RECORDS TO USE below:

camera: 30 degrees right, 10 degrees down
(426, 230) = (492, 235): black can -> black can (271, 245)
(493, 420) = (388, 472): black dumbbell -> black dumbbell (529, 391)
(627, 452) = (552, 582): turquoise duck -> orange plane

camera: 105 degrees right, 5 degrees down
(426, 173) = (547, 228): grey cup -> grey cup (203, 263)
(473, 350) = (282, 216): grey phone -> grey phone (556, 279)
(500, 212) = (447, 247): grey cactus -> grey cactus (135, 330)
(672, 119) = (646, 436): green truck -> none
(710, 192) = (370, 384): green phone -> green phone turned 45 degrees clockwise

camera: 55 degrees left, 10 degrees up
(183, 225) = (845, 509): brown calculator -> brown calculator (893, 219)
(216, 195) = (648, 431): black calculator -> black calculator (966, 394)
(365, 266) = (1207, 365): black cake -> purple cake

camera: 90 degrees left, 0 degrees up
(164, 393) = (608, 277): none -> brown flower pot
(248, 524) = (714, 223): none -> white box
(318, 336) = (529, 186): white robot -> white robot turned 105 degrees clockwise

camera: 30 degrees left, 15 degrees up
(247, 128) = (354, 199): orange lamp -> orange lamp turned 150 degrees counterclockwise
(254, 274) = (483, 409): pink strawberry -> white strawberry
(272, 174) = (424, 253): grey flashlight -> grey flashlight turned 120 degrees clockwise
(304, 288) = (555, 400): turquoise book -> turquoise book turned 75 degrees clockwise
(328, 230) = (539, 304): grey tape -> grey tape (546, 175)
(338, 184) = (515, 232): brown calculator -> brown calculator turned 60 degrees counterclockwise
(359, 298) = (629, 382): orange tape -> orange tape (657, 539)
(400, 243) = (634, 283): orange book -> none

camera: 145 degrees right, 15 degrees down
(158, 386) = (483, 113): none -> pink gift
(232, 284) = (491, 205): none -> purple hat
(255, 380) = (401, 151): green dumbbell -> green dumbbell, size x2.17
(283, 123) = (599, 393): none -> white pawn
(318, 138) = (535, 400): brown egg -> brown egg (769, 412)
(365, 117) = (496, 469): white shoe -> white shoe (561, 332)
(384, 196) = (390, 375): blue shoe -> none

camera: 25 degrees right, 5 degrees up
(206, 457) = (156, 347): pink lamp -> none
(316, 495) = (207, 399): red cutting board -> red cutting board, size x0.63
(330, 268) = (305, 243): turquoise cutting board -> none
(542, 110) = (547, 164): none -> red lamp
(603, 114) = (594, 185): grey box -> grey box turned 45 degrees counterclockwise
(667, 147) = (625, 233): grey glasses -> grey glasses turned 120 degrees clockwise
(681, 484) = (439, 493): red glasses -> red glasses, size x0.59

End of RECORDS TO USE.

_EXERCISE GOAL_.
Starting at the line above that contains "camera: 25 degrees right, 5 degrees up", repeat each line exactly up to and including the line that contains "(542, 110) = (547, 164): none -> red lamp", and stop there.

_SOLUTION TO THE EXERCISE_.
camera: 25 degrees right, 5 degrees up
(206, 457) = (156, 347): pink lamp -> none
(316, 495) = (207, 399): red cutting board -> red cutting board, size x0.63
(330, 268) = (305, 243): turquoise cutting board -> none
(542, 110) = (547, 164): none -> red lamp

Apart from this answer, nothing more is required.